## Exercise directions
Count, in the entries, the lines with "diode". Answer with the number only.

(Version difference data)

────────────────────

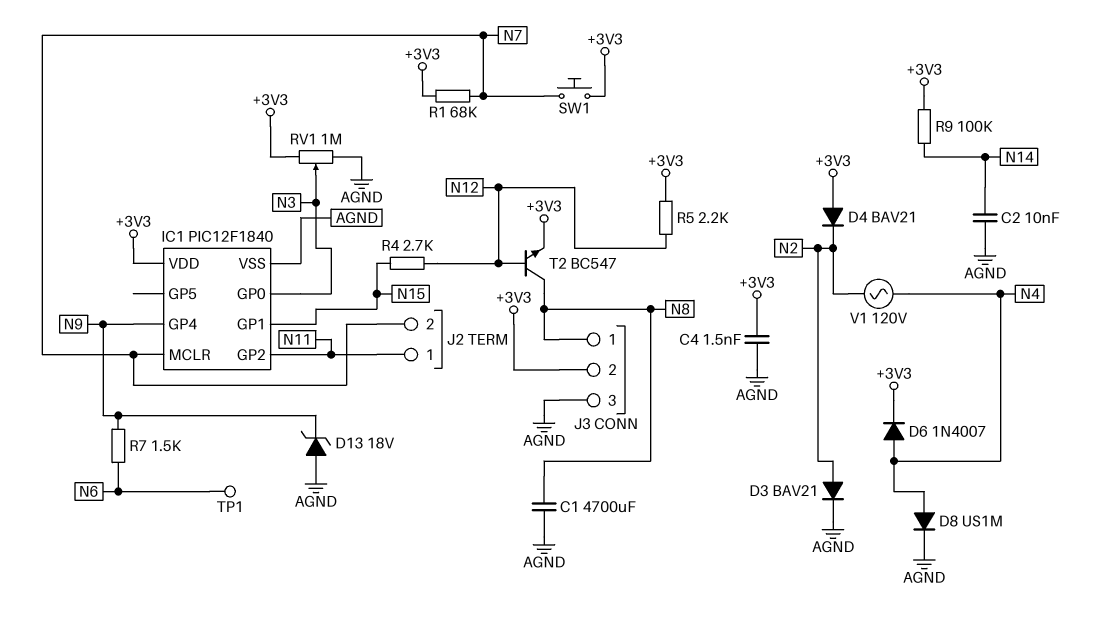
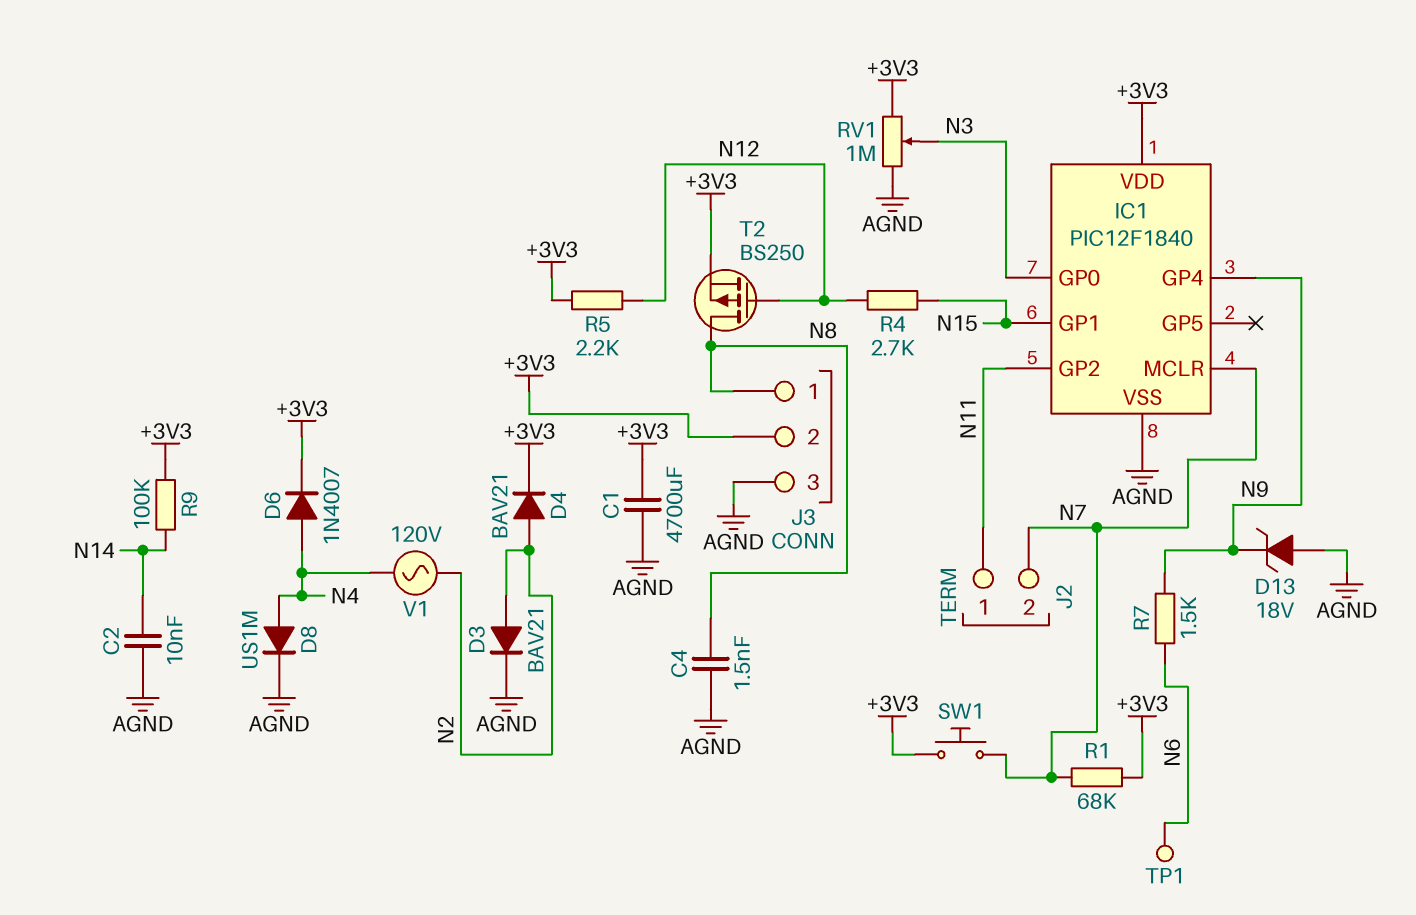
C1: 4700uF (AGND, N8) -> 4700uF (+3V3, AGND)
C4: 1.5nF (+3V3, AGND) -> 1.5nF (AGND, N8)
D4: diode BAV21 (A +3V3, K N2) -> diode BAV21 (A N2, K +3V3)
T2: NPN BC547 (B N12, C N8, E +3V3) -> PMOS BS250 (G N12, D N8, S +3V3)

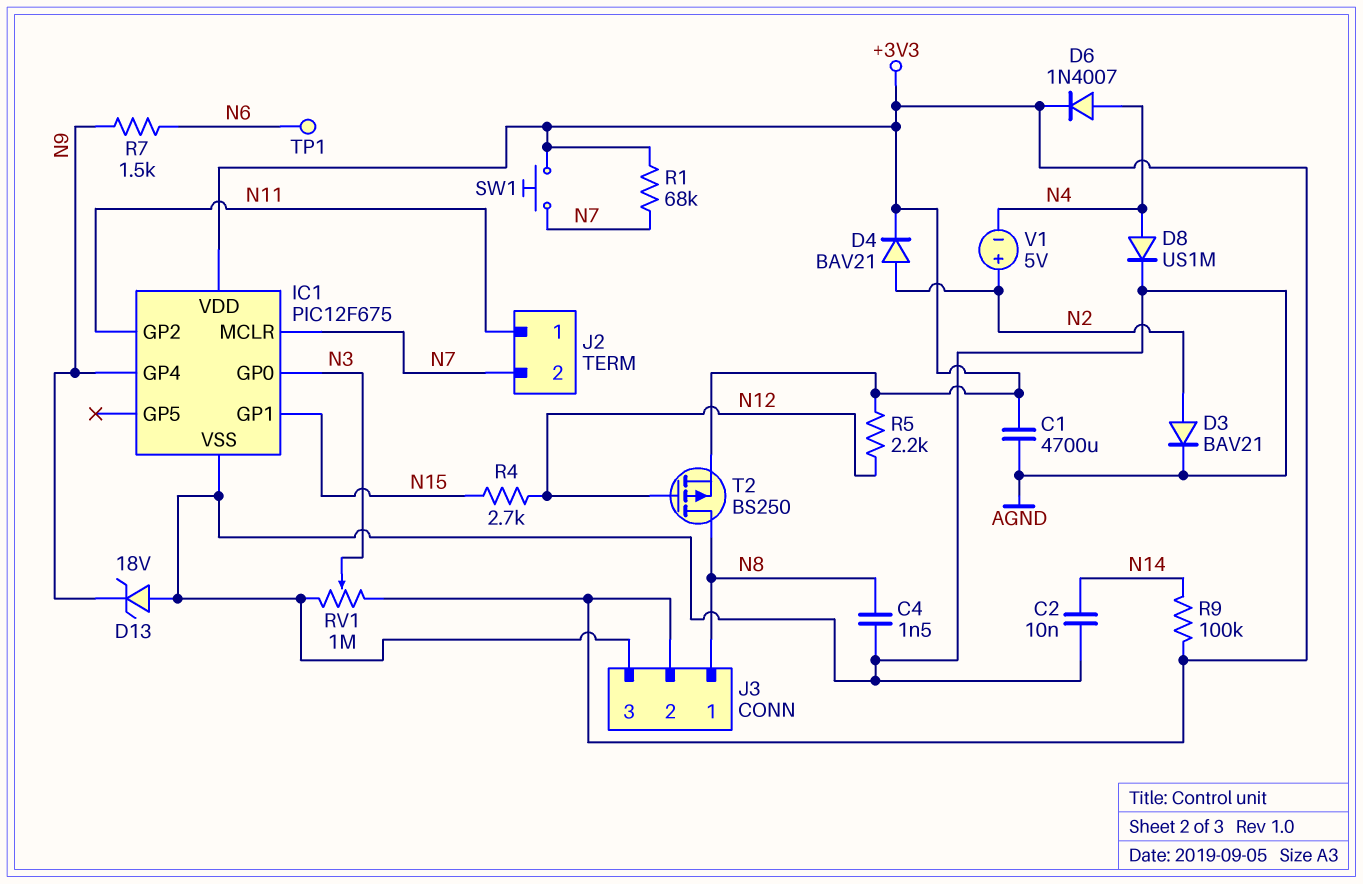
IC1: PIC12F1840 -> PIC12F675
V1: AC 120V (N2, N4) -> 5V (plus N2, minus N4)

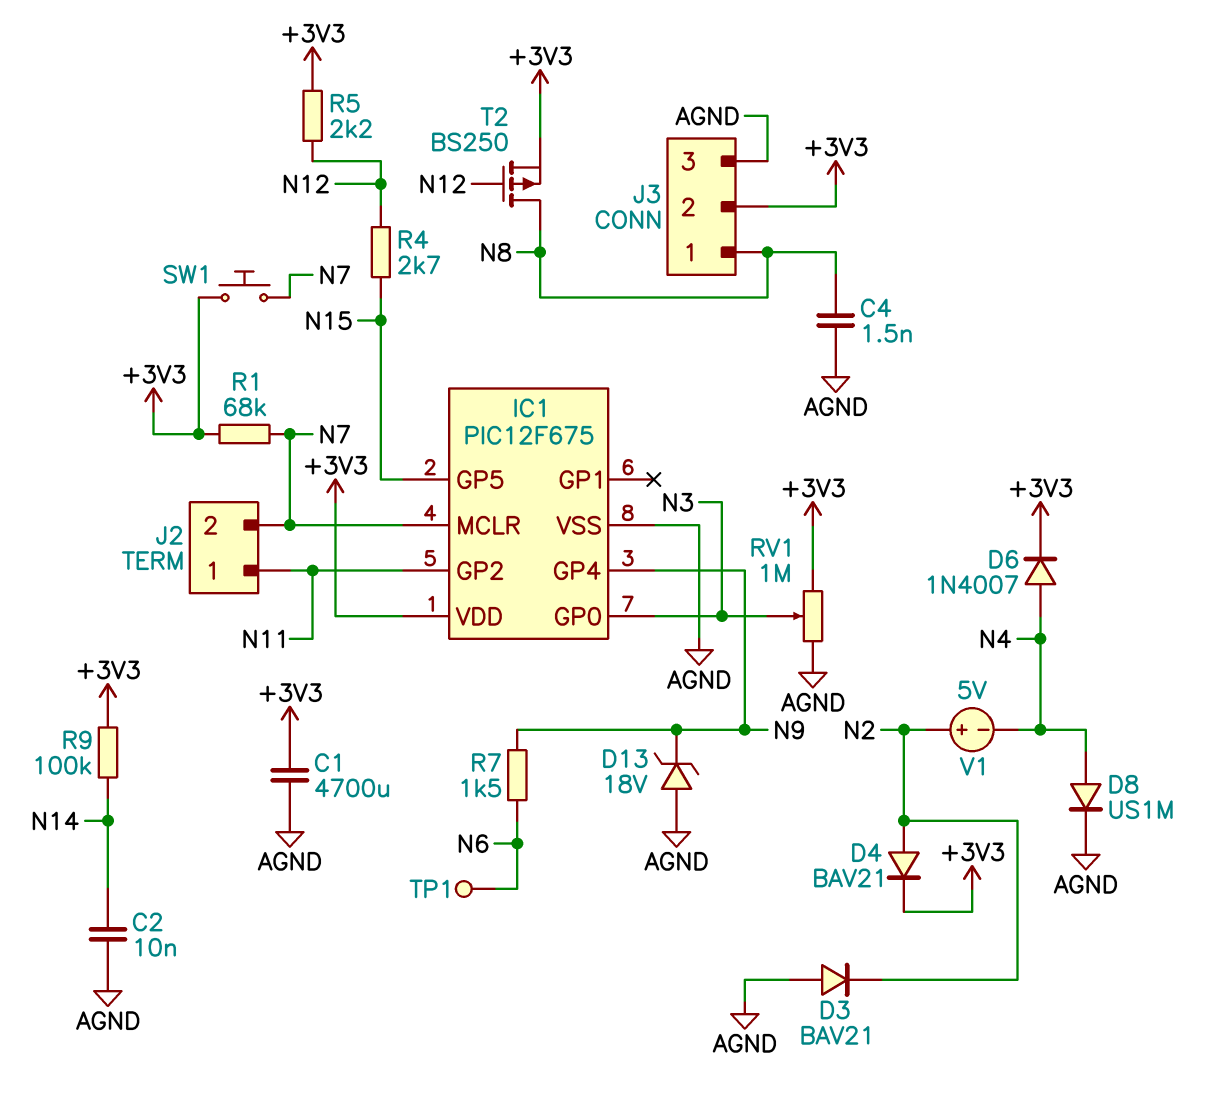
D3: diode BAV21 (A N2, K AGND) -> diode BAV21 (A AGND, K N2)
IC1 pin GP1: N15 -> none
IC1 pin GP5: none -> N15

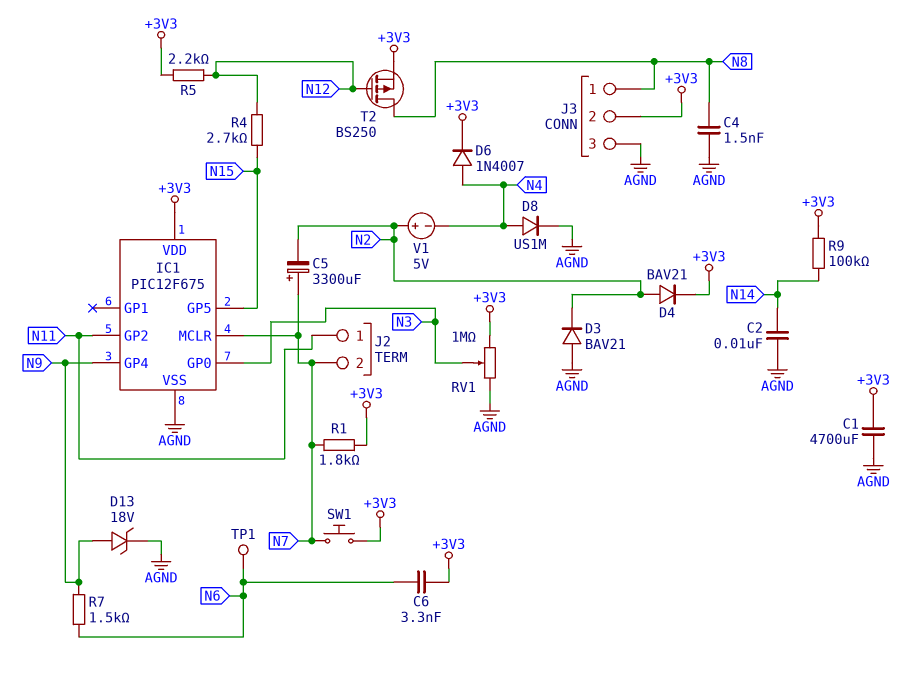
C5: none -> 3300uF (plus N7, minus N2)
C6: none -> 3.3nF (+3V3, N6)
D13: zener 18V (A AGND, K N9) -> zener 18V (A N9, K AGND)
R1: 68k (+3V3, N7) -> 1.8k (+3V3, N7)

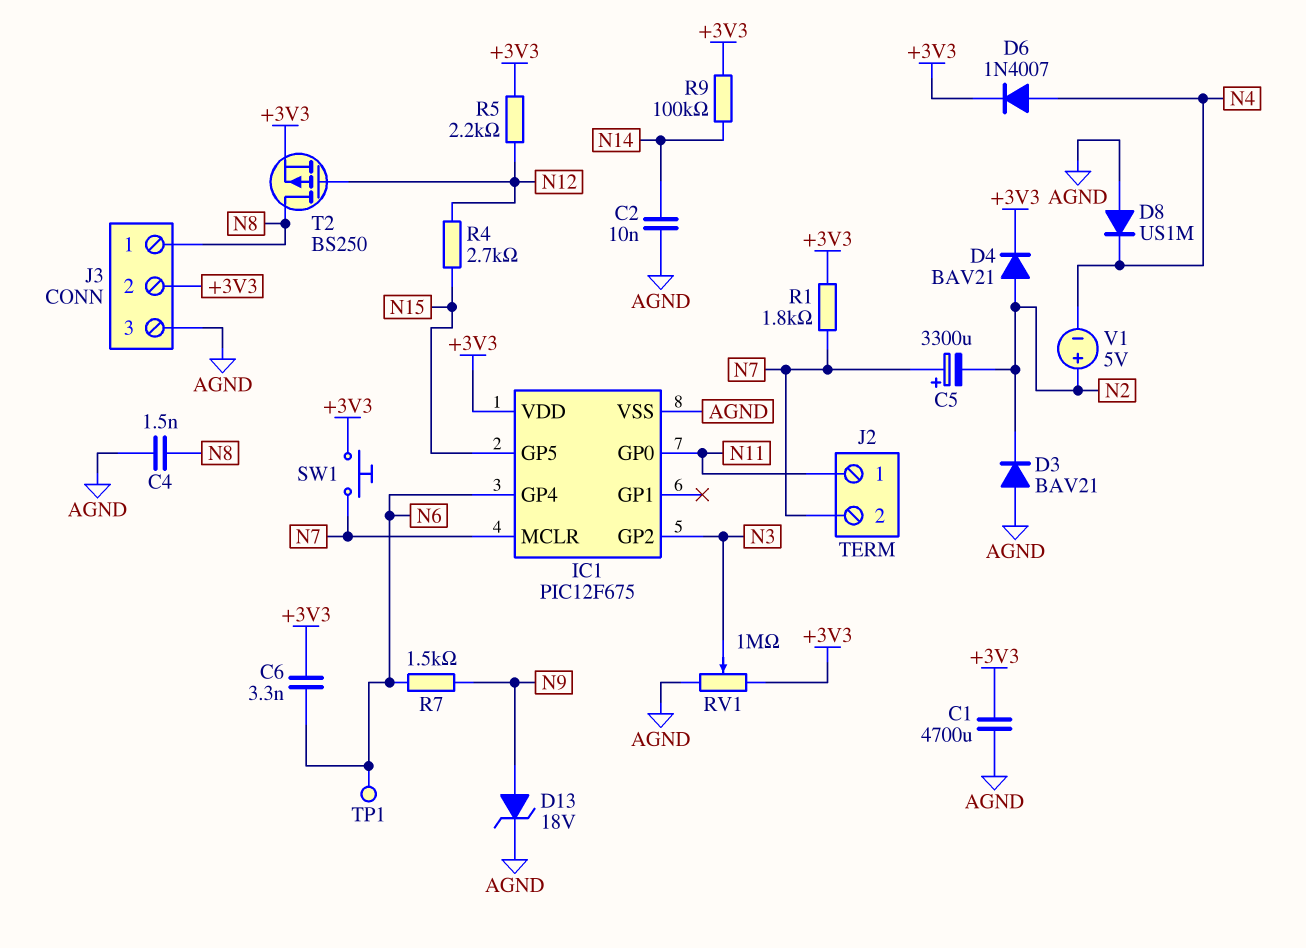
D8: diode US1M (A N4, K AGND) -> diode US1M (A AGND, K N4)
IC1 pin GP0: N3 -> N11
IC1 pin GP2: N11 -> N3
IC1 pin GP4: N9 -> N6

────────────────────

## Result for this task
3